EXERCISE DIRECTIONS —
Reproduce the full listing that appears beneath this instruction exactly.

►

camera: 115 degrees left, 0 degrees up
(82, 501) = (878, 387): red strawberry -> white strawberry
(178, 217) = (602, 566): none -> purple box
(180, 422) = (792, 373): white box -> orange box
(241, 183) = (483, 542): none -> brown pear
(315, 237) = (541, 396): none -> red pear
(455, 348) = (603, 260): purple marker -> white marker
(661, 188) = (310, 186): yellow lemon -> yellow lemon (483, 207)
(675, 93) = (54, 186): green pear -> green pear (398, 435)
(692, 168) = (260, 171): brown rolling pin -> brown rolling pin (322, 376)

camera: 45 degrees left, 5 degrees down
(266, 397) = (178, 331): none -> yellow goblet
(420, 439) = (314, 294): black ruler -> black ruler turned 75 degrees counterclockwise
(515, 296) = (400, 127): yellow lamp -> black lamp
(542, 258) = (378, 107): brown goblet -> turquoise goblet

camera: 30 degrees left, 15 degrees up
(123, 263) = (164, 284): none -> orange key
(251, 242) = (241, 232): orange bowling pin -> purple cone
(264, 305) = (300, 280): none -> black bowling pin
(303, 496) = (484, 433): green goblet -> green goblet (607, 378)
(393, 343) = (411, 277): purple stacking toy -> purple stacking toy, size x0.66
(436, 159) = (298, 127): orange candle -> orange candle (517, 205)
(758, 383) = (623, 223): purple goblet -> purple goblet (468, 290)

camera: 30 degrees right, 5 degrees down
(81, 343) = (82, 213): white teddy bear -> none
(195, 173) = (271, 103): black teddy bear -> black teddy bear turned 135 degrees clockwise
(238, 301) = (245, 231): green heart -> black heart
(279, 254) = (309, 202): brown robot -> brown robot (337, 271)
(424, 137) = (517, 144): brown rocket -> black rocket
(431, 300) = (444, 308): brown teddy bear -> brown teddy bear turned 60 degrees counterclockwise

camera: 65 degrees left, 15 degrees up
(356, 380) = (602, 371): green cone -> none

◄

EXPECTED ANSWER —
camera: 115 degrees left, 0 degrees up
(82, 501) = (878, 387): red strawberry -> white strawberry
(178, 217) = (602, 566): none -> purple box
(180, 422) = (792, 373): white box -> orange box
(241, 183) = (483, 542): none -> brown pear
(315, 237) = (541, 396): none -> red pear
(455, 348) = (603, 260): purple marker -> white marker
(661, 188) = (310, 186): yellow lemon -> yellow lemon (483, 207)
(675, 93) = (54, 186): green pear -> green pear (398, 435)
(692, 168) = (260, 171): brown rolling pin -> brown rolling pin (322, 376)

camera: 45 degrees left, 5 degrees down
(266, 397) = (178, 331): none -> yellow goblet
(420, 439) = (314, 294): black ruler -> black ruler turned 75 degrees counterclockwise
(515, 296) = (400, 127): yellow lamp -> black lamp
(542, 258) = (378, 107): brown goblet -> turquoise goblet

camera: 30 degrees left, 15 degrees up
(123, 263) = (164, 284): none -> orange key
(251, 242) = (241, 232): orange bowling pin -> purple cone
(264, 305) = (300, 280): none -> black bowling pin
(303, 496) = (484, 433): green goblet -> green goblet (607, 378)
(393, 343) = (411, 277): purple stacking toy -> purple stacking toy, size x0.66
(436, 159) = (298, 127): orange candle -> orange candle (517, 205)
(758, 383) = (623, 223): purple goblet -> purple goblet (468, 290)

camera: 30 degrees right, 5 degrees down
(81, 343) = (82, 213): white teddy bear -> none
(195, 173) = (271, 103): black teddy bear -> black teddy bear turned 135 degrees clockwise
(238, 301) = (245, 231): green heart -> black heart
(279, 254) = (309, 202): brown robot -> brown robot (337, 271)
(424, 137) = (517, 144): brown rocket -> black rocket
(431, 300) = (444, 308): brown teddy bear -> brown teddy bear turned 60 degrees counterclockwise

camera: 65 degrees left, 15 degrees up
(356, 380) = (602, 371): green cone -> none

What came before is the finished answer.